### Directions:
Find the line containing "(403, 411) = (436, 231): turquoise" in the records below. Copy exactly that line and each one after it, ending at the line containing "(563, 569) = (460, 139): pink", and nothing more.

### Data for this exercise:
|---|

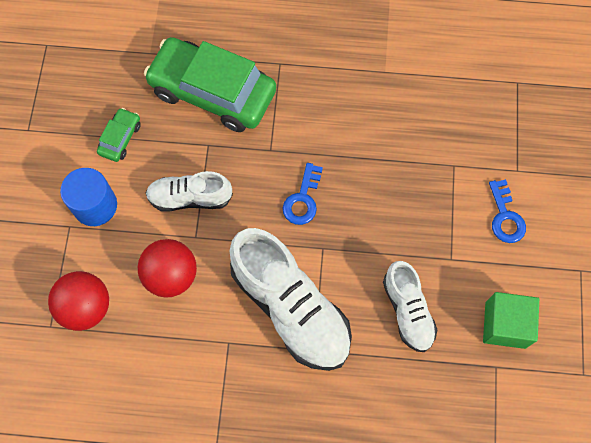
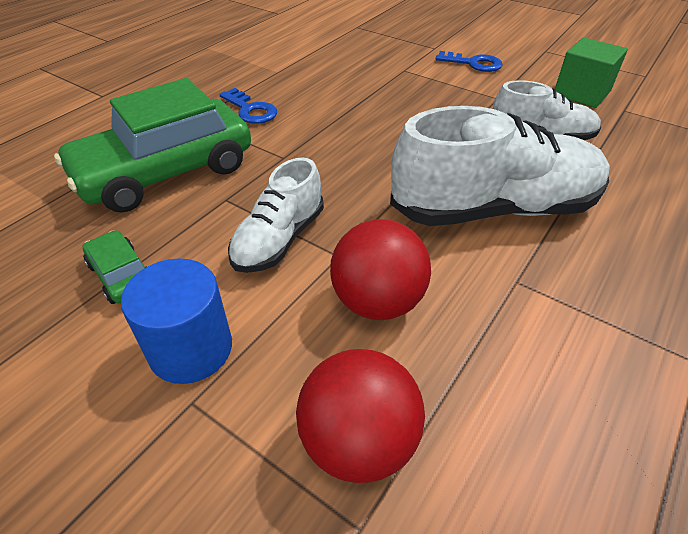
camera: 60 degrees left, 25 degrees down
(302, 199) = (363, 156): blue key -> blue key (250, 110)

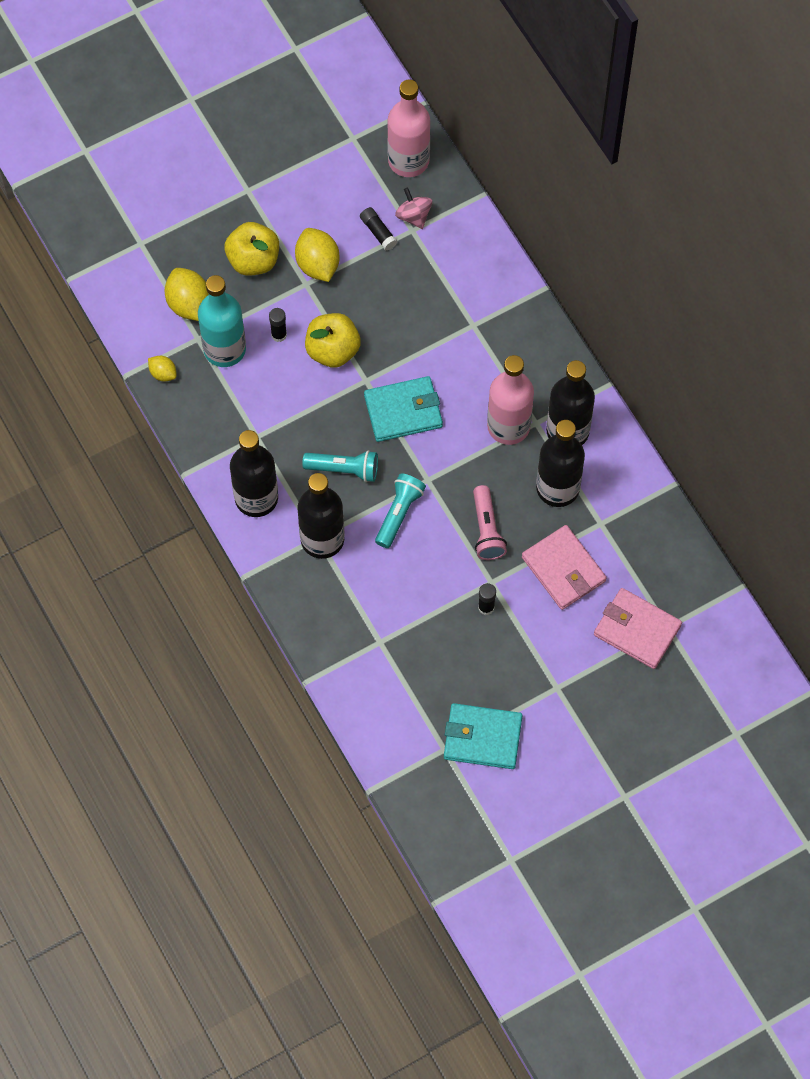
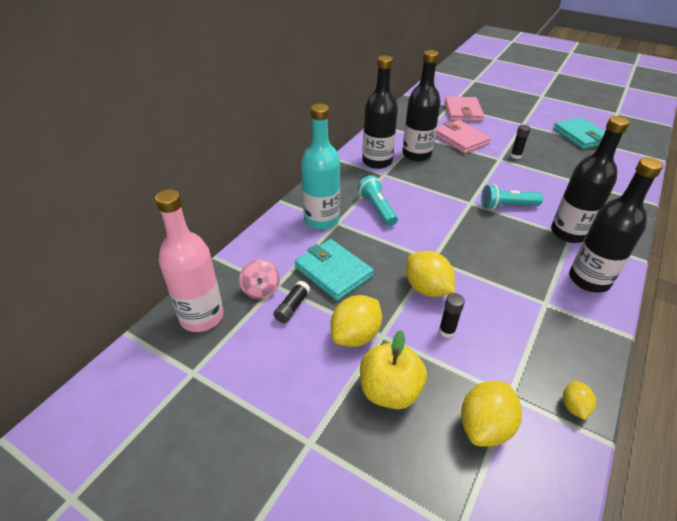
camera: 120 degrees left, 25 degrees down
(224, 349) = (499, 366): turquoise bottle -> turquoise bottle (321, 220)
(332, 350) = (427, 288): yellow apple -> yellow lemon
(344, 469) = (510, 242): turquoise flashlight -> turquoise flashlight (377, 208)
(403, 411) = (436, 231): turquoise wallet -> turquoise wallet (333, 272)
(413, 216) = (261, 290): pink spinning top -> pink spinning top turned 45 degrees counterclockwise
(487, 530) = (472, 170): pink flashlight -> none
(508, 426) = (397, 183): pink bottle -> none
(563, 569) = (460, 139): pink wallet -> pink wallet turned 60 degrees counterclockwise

|---|

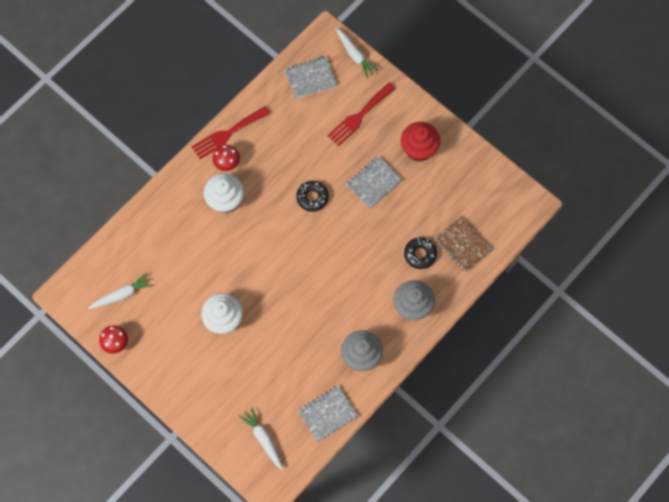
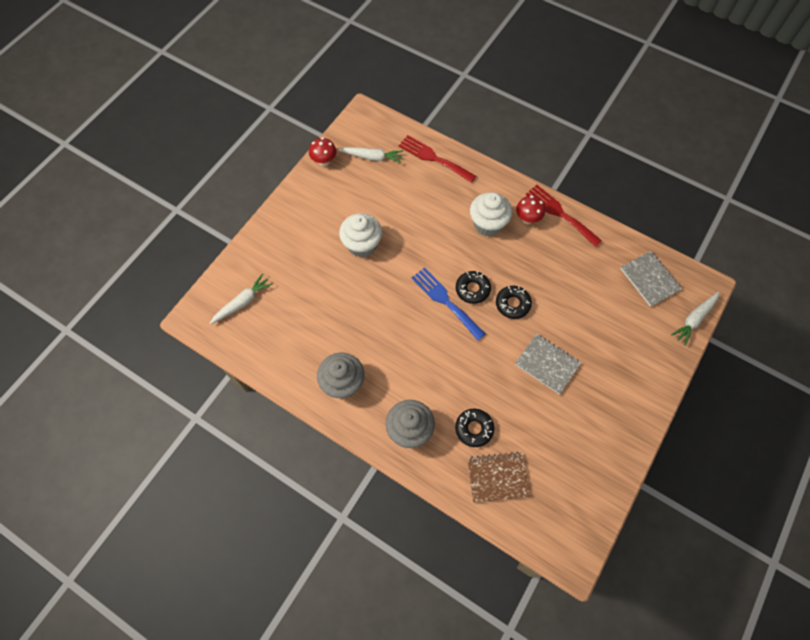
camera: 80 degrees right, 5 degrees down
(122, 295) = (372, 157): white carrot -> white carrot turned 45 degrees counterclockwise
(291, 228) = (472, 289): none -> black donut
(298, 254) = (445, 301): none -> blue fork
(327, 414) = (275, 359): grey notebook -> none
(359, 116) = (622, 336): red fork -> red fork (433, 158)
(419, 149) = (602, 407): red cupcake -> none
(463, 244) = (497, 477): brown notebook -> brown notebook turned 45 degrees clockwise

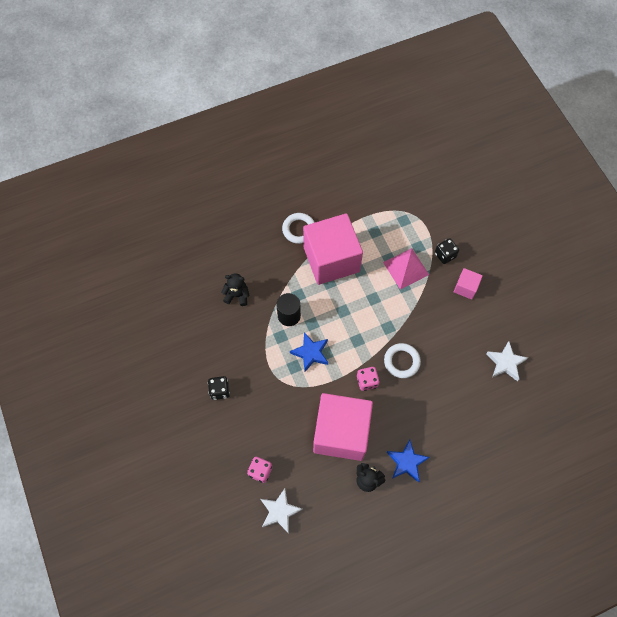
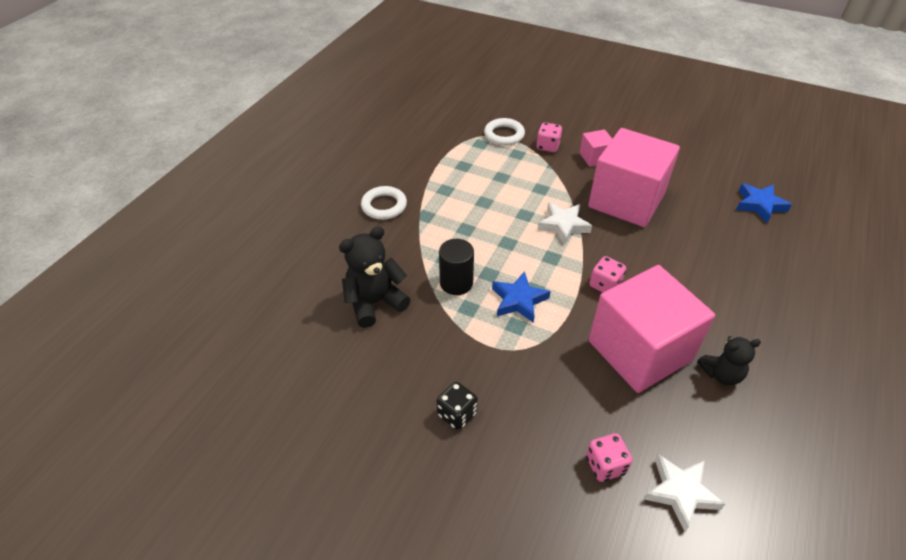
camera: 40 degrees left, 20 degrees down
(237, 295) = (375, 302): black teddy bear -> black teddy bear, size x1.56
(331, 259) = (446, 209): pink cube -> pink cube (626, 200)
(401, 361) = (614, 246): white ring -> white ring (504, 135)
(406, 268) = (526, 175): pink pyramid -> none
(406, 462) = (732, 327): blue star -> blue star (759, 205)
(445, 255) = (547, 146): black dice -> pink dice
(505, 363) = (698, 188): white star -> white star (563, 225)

|---|

### Exercise answer:
(403, 411) = (436, 231): turquoise wallet -> turquoise wallet (333, 272)
(413, 216) = (261, 290): pink spinning top -> pink spinning top turned 45 degrees counterclockwise
(487, 530) = (472, 170): pink flashlight -> none
(508, 426) = (397, 183): pink bottle -> none
(563, 569) = (460, 139): pink wallet -> pink wallet turned 60 degrees counterclockwise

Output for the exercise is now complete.